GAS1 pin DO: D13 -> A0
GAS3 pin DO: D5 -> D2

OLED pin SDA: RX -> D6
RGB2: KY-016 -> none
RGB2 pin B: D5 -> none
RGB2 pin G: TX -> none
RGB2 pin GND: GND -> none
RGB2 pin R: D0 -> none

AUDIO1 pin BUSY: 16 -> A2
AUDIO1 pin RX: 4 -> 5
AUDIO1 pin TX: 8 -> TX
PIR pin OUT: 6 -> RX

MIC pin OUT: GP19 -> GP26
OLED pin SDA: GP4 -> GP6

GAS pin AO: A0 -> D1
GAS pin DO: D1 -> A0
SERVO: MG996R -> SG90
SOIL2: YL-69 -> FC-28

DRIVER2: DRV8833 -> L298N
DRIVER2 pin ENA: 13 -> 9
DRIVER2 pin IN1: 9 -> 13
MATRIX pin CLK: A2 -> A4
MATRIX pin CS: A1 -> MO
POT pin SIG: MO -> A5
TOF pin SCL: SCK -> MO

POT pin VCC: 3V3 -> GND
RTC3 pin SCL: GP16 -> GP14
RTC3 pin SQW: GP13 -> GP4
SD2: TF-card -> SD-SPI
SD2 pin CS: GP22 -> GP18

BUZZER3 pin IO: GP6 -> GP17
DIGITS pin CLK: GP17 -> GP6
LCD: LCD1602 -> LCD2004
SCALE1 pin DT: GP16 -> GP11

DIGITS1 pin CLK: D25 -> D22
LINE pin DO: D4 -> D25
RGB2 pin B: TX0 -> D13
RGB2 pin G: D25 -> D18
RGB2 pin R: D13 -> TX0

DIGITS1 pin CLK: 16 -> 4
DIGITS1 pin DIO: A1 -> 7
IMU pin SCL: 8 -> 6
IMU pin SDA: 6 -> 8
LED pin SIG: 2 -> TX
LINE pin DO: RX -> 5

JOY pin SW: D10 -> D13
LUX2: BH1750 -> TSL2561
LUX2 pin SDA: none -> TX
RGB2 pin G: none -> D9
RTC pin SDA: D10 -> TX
+ + + + +
» What is needed: What you write should match, character for character, the lines from the one with "SERVO: MG996R -> SG90" to the end of the data, both included.

» Answer to the exercise:
SERVO: MG996R -> SG90
SOIL2: YL-69 -> FC-28

DRIVER2: DRV8833 -> L298N
DRIVER2 pin ENA: 13 -> 9
DRIVER2 pin IN1: 9 -> 13
MATRIX pin CLK: A2 -> A4
MATRIX pin CS: A1 -> MO
POT pin SIG: MO -> A5
TOF pin SCL: SCK -> MO

POT pin VCC: 3V3 -> GND
RTC3 pin SCL: GP16 -> GP14
RTC3 pin SQW: GP13 -> GP4
SD2: TF-card -> SD-SPI
SD2 pin CS: GP22 -> GP18

BUZZER3 pin IO: GP6 -> GP17
DIGITS pin CLK: GP17 -> GP6
LCD: LCD1602 -> LCD2004
SCALE1 pin DT: GP16 -> GP11

DIGITS1 pin CLK: D25 -> D22
LINE pin DO: D4 -> D25
RGB2 pin B: TX0 -> D13
RGB2 pin G: D25 -> D18
RGB2 pin R: D13 -> TX0

DIGITS1 pin CLK: 16 -> 4
DIGITS1 pin DIO: A1 -> 7
IMU pin SCL: 8 -> 6
IMU pin SDA: 6 -> 8
LED pin SIG: 2 -> TX
LINE pin DO: RX -> 5

JOY pin SW: D10 -> D13
LUX2: BH1750 -> TSL2561
LUX2 pin SDA: none -> TX
RGB2 pin G: none -> D9
RTC pin SDA: D10 -> TX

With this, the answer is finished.